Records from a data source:
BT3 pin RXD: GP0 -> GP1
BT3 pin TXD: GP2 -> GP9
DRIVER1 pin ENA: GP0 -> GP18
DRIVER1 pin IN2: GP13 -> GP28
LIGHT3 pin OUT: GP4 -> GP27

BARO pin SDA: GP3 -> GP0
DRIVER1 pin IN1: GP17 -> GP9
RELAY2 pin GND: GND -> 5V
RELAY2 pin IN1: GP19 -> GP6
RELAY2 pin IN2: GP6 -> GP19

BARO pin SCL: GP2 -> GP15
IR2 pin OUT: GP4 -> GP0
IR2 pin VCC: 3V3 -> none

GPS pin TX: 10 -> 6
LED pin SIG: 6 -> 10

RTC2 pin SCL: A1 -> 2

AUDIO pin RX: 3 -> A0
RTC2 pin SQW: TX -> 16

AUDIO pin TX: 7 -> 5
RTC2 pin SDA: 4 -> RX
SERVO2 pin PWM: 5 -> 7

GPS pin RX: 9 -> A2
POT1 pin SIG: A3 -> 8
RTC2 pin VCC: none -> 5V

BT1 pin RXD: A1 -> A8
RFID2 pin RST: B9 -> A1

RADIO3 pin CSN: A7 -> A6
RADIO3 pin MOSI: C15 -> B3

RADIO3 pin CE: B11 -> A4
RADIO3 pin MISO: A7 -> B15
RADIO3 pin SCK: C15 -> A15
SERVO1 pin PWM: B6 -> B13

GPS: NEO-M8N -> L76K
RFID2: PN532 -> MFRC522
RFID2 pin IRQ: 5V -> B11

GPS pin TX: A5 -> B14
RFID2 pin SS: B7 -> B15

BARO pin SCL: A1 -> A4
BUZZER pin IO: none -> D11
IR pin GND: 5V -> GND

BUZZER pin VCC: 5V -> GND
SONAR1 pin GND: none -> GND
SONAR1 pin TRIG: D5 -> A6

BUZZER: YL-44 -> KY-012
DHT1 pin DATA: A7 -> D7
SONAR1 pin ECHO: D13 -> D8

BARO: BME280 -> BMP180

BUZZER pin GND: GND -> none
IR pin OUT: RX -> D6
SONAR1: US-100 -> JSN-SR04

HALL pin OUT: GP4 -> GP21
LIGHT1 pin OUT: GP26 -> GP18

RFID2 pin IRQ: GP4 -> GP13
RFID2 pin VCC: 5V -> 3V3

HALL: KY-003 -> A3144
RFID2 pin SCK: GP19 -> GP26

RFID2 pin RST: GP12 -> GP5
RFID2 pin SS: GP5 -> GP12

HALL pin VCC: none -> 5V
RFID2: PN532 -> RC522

■ TASK BRIEF: Set down precisely the lines above between the line holding "POT1 pin SIG: A3 -> 8" and the line holding "SERVO1 pin PWM: B6 -> B13", inclusive, and nothing beyond them.

■ EXERCISE RESULT:
POT1 pin SIG: A3 -> 8
RTC2 pin VCC: none -> 5V

BT1 pin RXD: A1 -> A8
RFID2 pin RST: B9 -> A1

RADIO3 pin CSN: A7 -> A6
RADIO3 pin MOSI: C15 -> B3

RADIO3 pin CE: B11 -> A4
RADIO3 pin MISO: A7 -> B15
RADIO3 pin SCK: C15 -> A15
SERVO1 pin PWM: B6 -> B13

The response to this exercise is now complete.